EXERCISE ▸ List each line of the data that holds the word "degrees".

STORED DATA ▸
◆ ◆ ◆ ◆

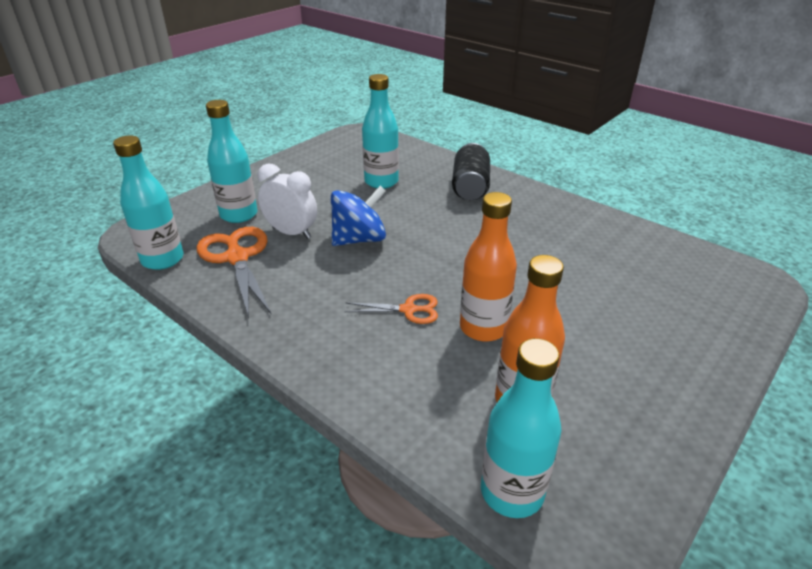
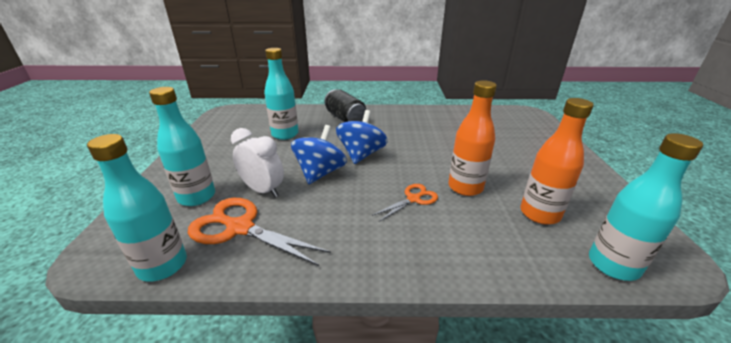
camera: 40 degrees left, 5 degrees down
(291, 233) = (263, 190): white clock -> white clock turned 45 degrees clockwise
(426, 238) = (361, 154): none -> blue spinning top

◆ ◆ ◆ ◆

TASK SOLUTION ▸
camera: 40 degrees left, 5 degrees down
(291, 233) = (263, 190): white clock -> white clock turned 45 degrees clockwise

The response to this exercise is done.